--- Start of INFORMATION PROVIDED ---
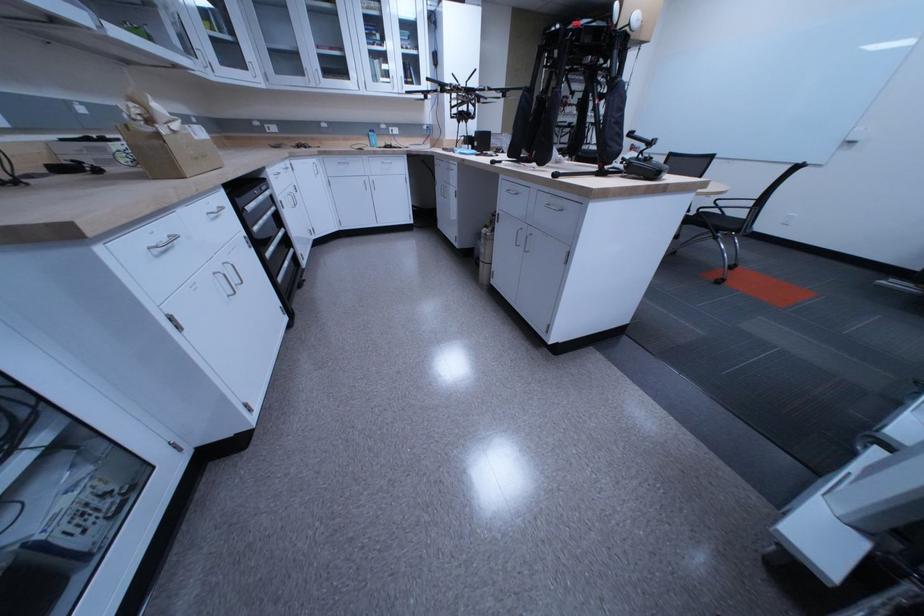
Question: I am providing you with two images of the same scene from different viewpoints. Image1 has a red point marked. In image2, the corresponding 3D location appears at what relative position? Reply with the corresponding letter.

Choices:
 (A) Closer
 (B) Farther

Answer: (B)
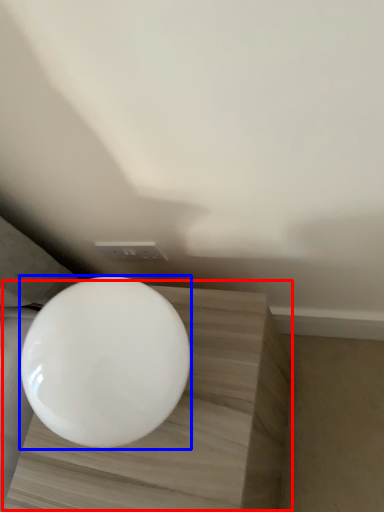
Question: Among these objects, which one is farthest to the camera, table (highlighted by a red box) or toilet (highlighted by a blue box)?

Choices:
 (A) table
 (B) toilet

Answer: (A)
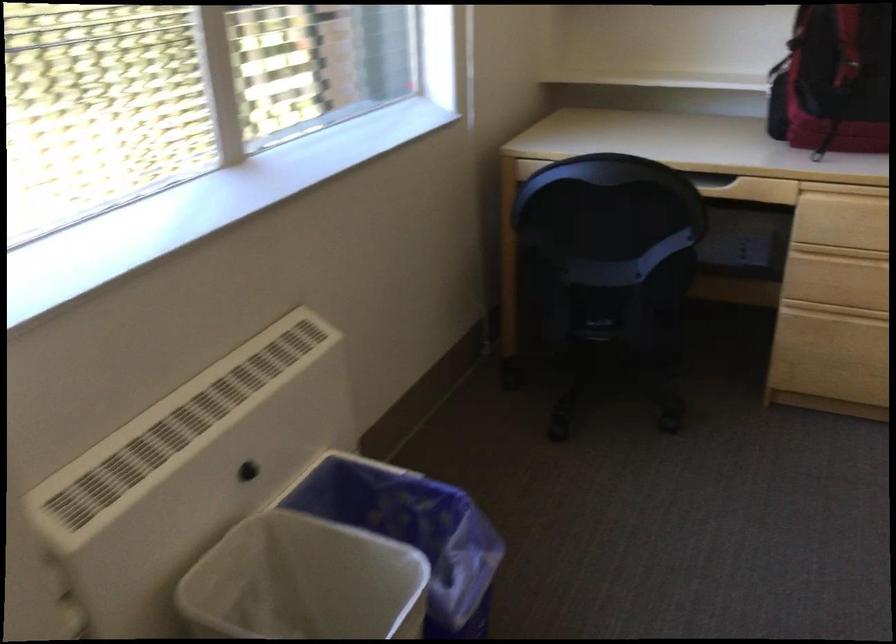
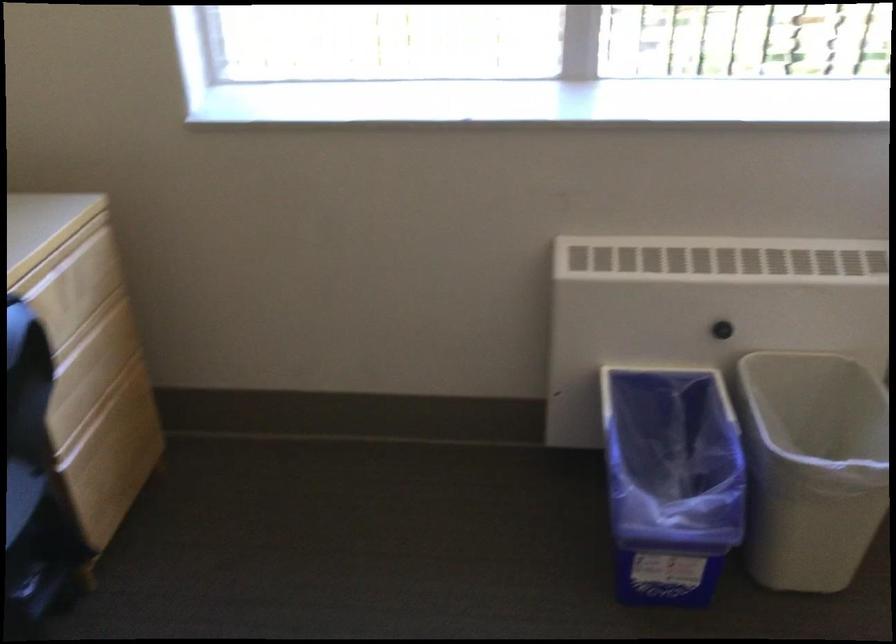
The first image is from the beginning of the video and the second image is from the end. How did the camera likely rotate when shooting the video?

The rotation direction of the camera is left-down.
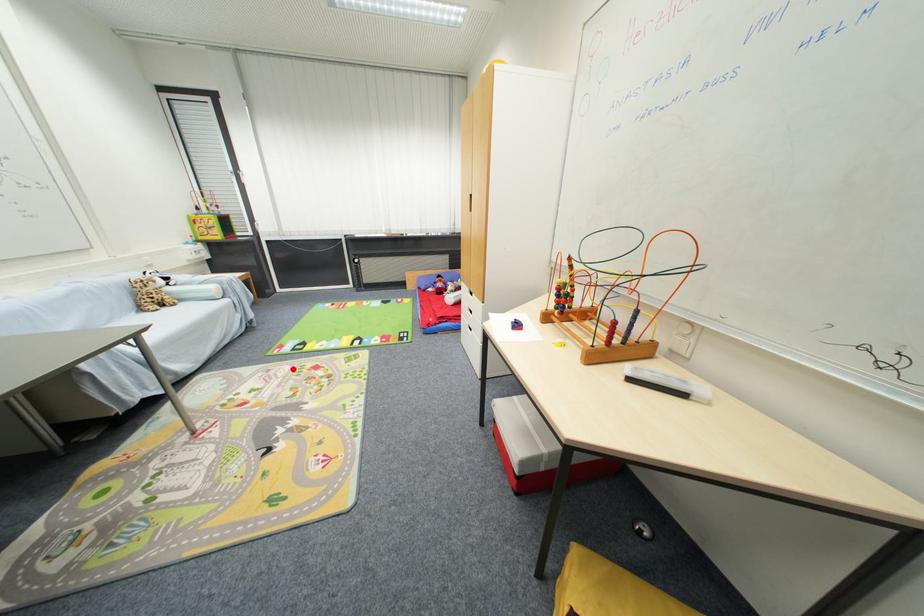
--- End of INFORMATION PROVIDED ---
WHAT YOU HAVE TO DO
Rewrite all of the material above with every "video" changed to "clip" and nothing else altered. Omit the pictures from your answer.

ANSWER TO THE PROBLEM
Question: I am providing you with two images of the same scene from different viewpoints. Image1 has a red point marked. In image2, the corresponding 3D location appears at what relative position? Reply with the corresponding letter.

Choices:
 (A) Closer
 (B) Farther

Answer: (B)
Question: Among these objects, which one is farthest to the camera, table (highlighted by a red box) or toilet (highlighted by a blue box)?

Choices:
 (A) table
 (B) toilet

Answer: (A)
The first image is from the beginning of the clip and the second image is from the end. How did the camera likely rotate when shooting the clip?

The rotation direction of the camera is left-down.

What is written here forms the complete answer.